## EXERCISE DETAILS
Both the line containing "C5: none -> 2.2nF (GND, P3/1)" and the last line of the listing are included: write out exactly the lines from one to the other.
MATERIAL PROVIDED START
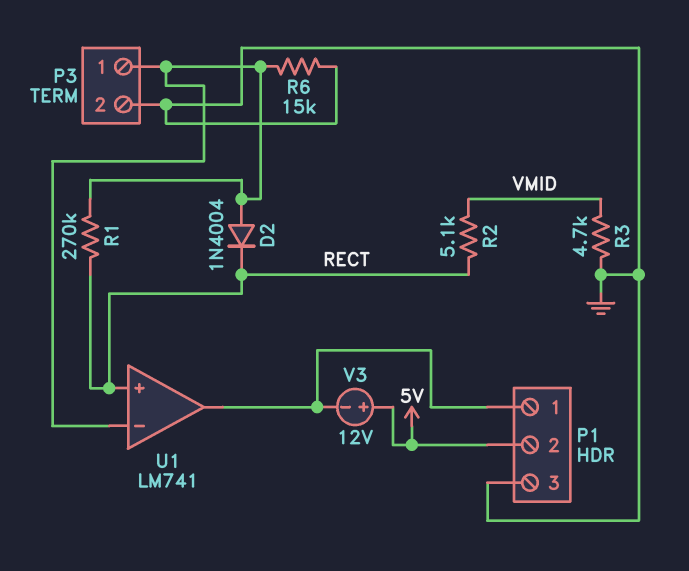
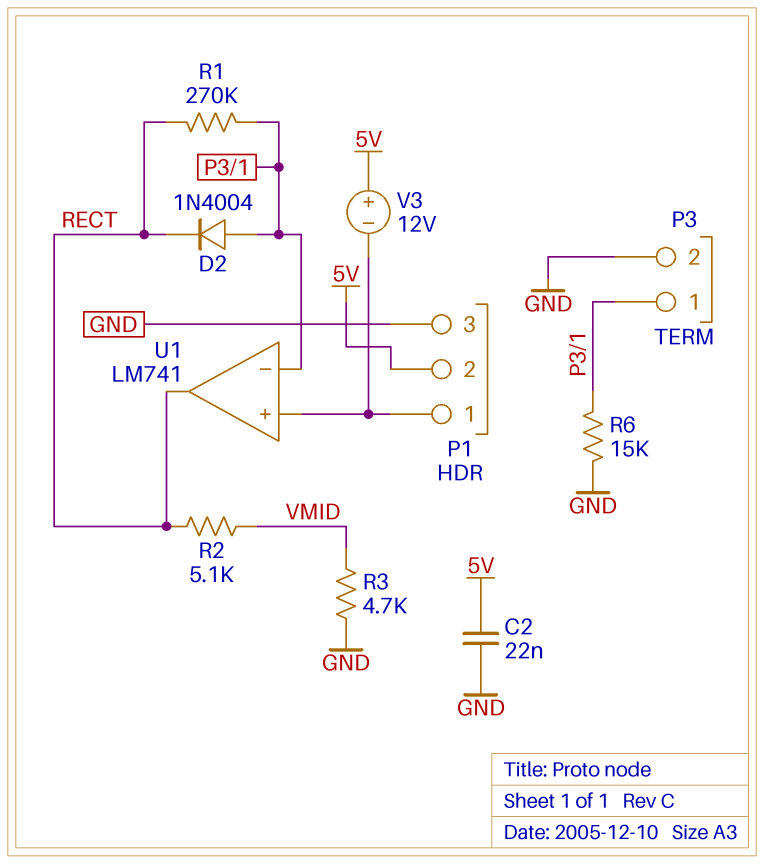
C2: none -> 22nF (5V, GND)
U1 pin in+: RECT -> P1/1
U1 pin out: P1/1 -> RECT

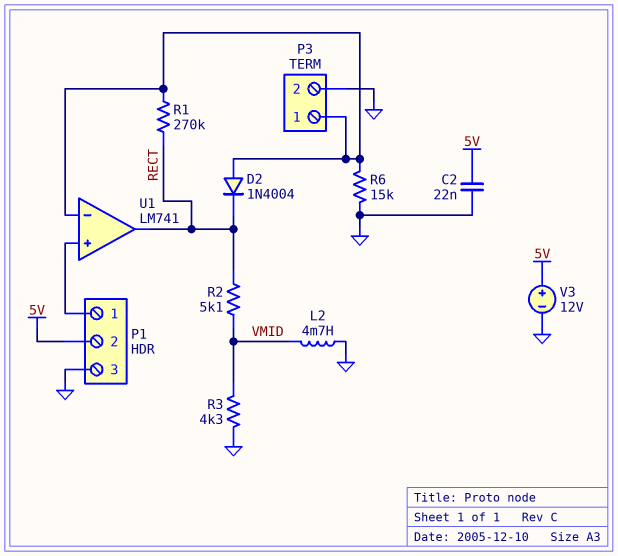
L2: none -> 4.7mH (GND, VMID)
R3: 4.7k (GND, VMID) -> 4.3k (GND, VMID)
V3: 12V (plus 5V, minus P1/1) -> 12V (plus 5V, minus GND)

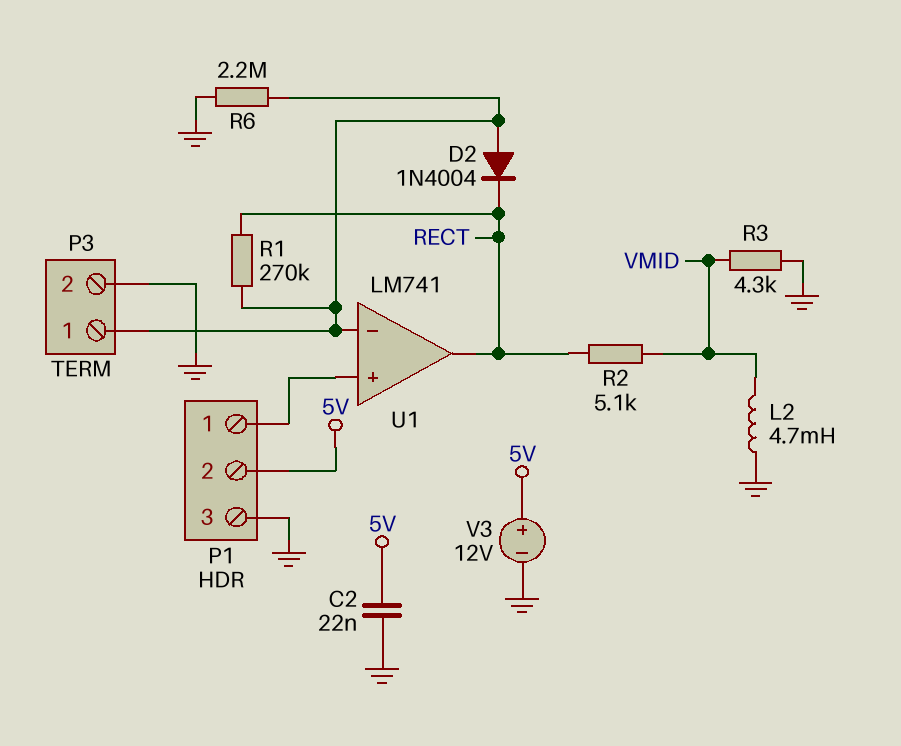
R6: 15k (GND, P3/1) -> 2.2M (GND, P3/1)

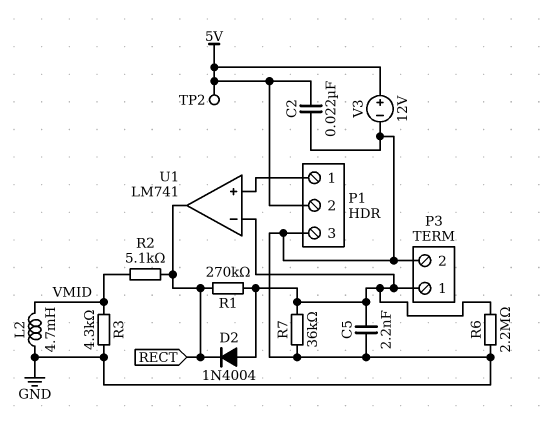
C5: none -> 2.2nF (GND, P3/1)
R7: none -> 36k (GND, P3/1)
TP2: none -> test point (5V)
MATERIAL PROVIDED END
## RESULT BELOW
C5: none -> 2.2nF (GND, P3/1)
R7: none -> 36k (GND, P3/1)
TP2: none -> test point (5V)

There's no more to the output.